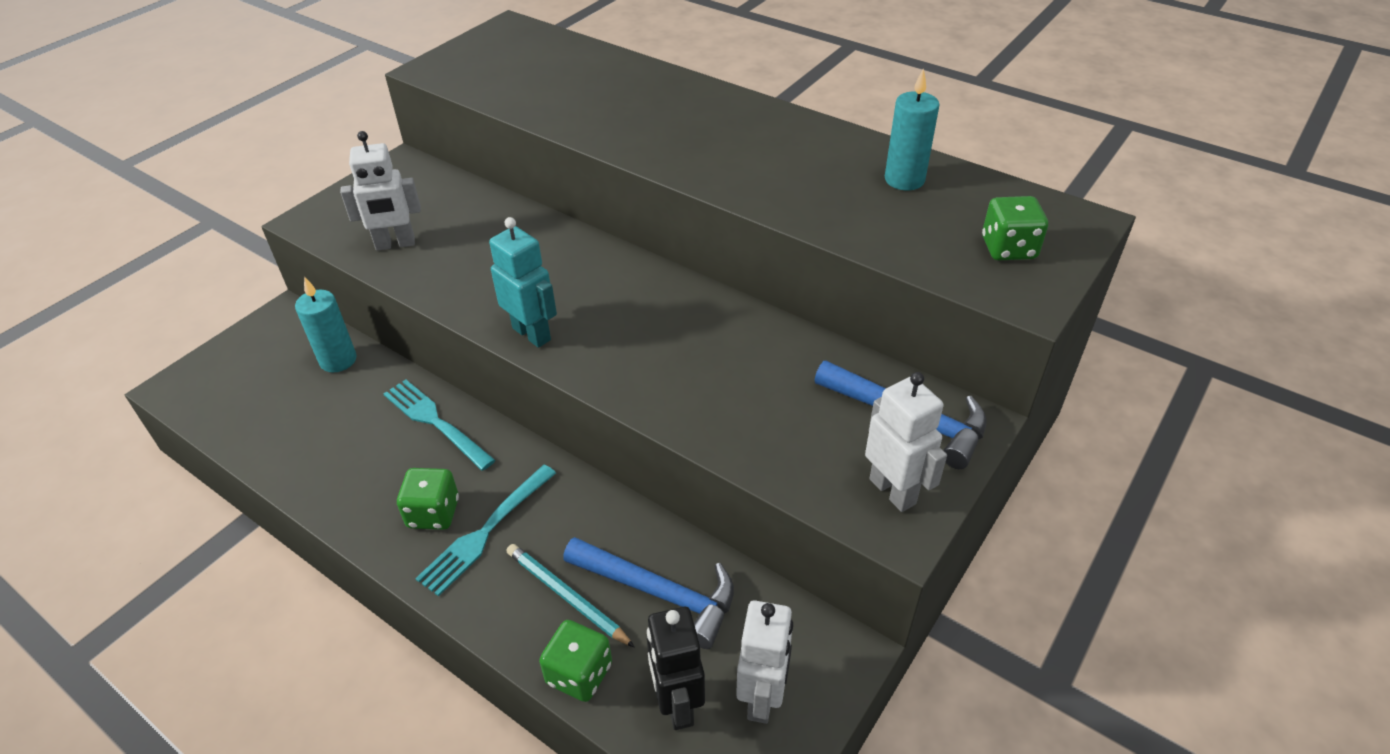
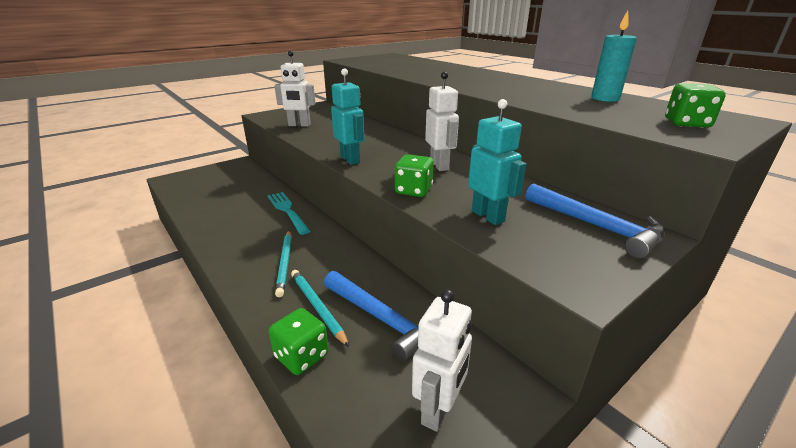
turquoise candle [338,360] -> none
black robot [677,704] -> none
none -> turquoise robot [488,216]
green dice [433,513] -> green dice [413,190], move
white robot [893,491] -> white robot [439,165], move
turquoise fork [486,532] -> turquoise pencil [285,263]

───

**Exercise objective**
Send back every record exactly as it stands, except the pictures.

**Expected answer**
turquoise candle [338,360] -> none
black robot [677,704] -> none
none -> turquoise robot [488,216]
green dice [433,513] -> green dice [413,190], move
white robot [893,491] -> white robot [439,165], move
turquoise fork [486,532] -> turquoise pencil [285,263]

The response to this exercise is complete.